_Problem statement_
Print the data verbatim. Leave every image out.

_Supplied material_
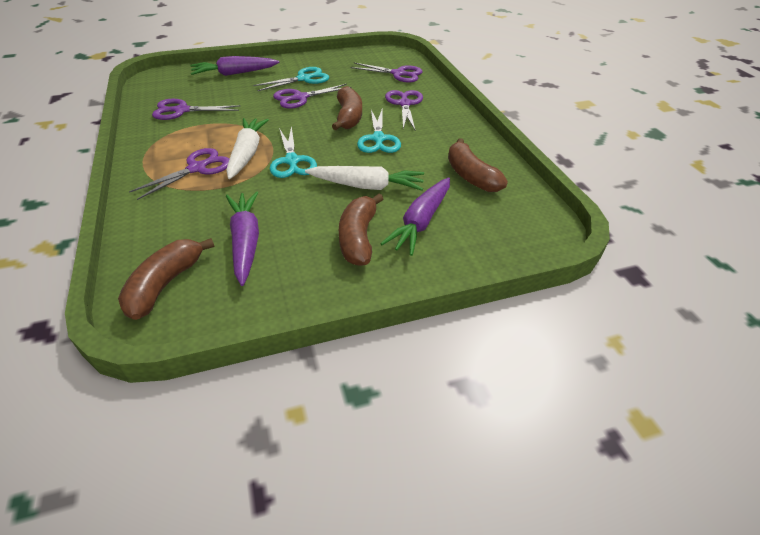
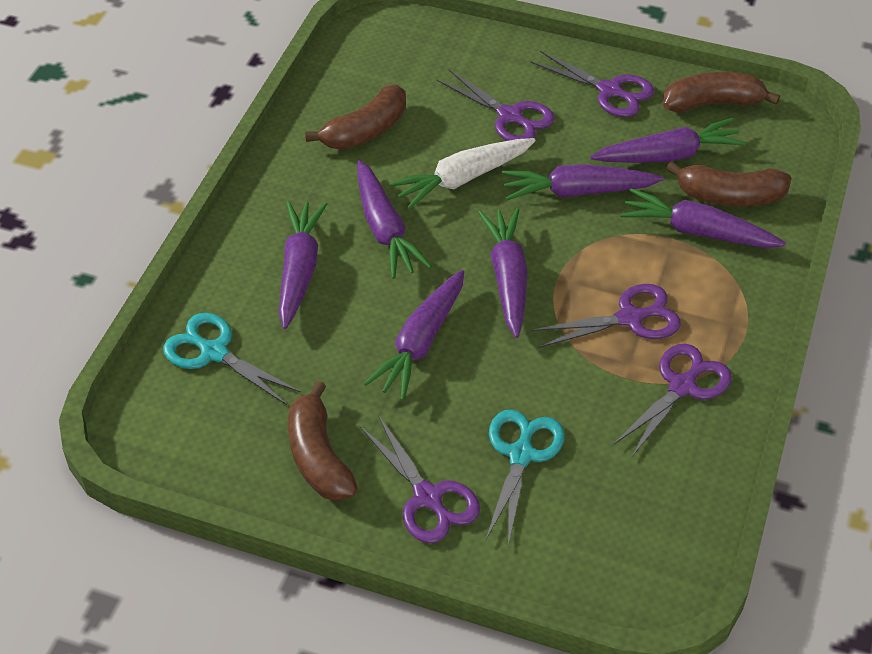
purple carrot: 3 -> 7
turquoise scissors: 3 -> 2
white carrot: 2 -> 1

_Result for this task_
purple carrot: 3 -> 7
turquoise scissors: 3 -> 2
white carrot: 2 -> 1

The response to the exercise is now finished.